> Exercise goal
Below are the records; work out how many lines among them contain "VREF", and write nothing besides that number.

> Information supplied
- Opening Delimiter -
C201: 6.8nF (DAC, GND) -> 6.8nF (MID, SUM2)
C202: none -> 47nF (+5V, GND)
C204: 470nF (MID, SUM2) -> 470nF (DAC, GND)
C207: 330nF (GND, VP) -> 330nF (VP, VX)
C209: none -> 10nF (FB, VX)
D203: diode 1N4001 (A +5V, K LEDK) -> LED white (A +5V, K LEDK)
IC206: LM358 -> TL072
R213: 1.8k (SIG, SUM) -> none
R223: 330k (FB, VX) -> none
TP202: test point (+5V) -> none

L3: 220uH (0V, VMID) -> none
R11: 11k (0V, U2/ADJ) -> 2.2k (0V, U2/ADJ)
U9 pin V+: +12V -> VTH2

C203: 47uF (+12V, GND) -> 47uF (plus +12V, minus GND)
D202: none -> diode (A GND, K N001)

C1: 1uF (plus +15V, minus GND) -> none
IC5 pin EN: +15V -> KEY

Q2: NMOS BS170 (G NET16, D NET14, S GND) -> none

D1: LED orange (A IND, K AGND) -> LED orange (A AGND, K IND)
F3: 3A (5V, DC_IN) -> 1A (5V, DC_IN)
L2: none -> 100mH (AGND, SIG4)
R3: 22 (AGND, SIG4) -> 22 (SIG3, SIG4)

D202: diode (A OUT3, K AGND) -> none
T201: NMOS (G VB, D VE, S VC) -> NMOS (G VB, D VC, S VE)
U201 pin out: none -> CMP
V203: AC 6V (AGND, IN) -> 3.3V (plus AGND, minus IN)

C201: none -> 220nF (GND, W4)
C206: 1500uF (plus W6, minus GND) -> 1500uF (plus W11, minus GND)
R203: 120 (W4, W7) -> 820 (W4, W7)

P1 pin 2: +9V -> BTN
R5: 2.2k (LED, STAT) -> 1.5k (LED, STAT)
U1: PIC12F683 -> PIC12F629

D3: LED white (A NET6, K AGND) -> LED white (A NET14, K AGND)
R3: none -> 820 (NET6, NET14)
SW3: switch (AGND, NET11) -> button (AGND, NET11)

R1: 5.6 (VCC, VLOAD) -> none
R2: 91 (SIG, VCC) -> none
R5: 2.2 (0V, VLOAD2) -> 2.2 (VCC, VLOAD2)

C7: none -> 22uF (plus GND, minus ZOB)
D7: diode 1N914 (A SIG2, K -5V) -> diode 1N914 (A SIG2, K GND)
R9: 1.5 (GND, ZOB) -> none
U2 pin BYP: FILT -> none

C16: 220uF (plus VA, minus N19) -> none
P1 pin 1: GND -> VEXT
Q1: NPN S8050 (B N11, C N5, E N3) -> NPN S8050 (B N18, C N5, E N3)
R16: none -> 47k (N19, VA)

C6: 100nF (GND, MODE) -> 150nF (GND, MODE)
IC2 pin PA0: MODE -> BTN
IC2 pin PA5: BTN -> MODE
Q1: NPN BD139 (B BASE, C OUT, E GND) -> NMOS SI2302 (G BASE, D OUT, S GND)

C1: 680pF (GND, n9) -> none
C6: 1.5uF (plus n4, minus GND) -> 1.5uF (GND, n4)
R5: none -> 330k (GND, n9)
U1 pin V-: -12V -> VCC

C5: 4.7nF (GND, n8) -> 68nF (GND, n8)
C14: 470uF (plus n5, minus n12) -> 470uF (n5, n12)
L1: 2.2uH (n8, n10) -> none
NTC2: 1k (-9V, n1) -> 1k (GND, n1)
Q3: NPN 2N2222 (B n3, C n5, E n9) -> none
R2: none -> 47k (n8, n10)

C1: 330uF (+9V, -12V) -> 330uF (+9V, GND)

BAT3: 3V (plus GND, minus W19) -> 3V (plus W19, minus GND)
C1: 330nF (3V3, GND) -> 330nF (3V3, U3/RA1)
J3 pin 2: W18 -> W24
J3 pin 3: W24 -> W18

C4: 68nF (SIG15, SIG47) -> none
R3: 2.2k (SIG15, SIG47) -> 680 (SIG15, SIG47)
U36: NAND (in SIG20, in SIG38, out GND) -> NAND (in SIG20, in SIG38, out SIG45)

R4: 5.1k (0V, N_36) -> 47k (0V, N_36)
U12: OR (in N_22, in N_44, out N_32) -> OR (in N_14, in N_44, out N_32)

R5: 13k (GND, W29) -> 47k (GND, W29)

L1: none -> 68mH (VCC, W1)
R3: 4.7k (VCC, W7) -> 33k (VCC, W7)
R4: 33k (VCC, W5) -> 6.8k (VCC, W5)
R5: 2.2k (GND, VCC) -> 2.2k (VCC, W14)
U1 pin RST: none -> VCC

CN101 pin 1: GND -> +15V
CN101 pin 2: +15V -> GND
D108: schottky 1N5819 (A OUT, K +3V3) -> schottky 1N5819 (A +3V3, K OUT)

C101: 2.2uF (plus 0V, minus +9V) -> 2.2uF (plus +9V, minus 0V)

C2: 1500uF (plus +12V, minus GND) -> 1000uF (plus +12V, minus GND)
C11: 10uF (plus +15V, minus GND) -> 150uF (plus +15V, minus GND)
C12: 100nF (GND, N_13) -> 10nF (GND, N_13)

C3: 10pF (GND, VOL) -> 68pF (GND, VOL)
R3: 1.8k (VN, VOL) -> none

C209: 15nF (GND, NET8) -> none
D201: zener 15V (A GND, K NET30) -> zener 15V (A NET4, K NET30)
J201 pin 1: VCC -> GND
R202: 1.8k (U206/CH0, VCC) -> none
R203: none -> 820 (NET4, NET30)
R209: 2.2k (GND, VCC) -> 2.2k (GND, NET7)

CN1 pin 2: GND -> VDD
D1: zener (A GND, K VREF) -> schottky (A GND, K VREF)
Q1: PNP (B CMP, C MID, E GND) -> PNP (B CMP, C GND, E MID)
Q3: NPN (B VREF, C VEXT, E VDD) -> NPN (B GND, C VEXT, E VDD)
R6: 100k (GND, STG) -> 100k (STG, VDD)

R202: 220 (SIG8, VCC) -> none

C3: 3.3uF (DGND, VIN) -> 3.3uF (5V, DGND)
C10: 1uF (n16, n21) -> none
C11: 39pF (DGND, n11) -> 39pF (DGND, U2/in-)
- Closing Delimiter -
> Answer to this problem
2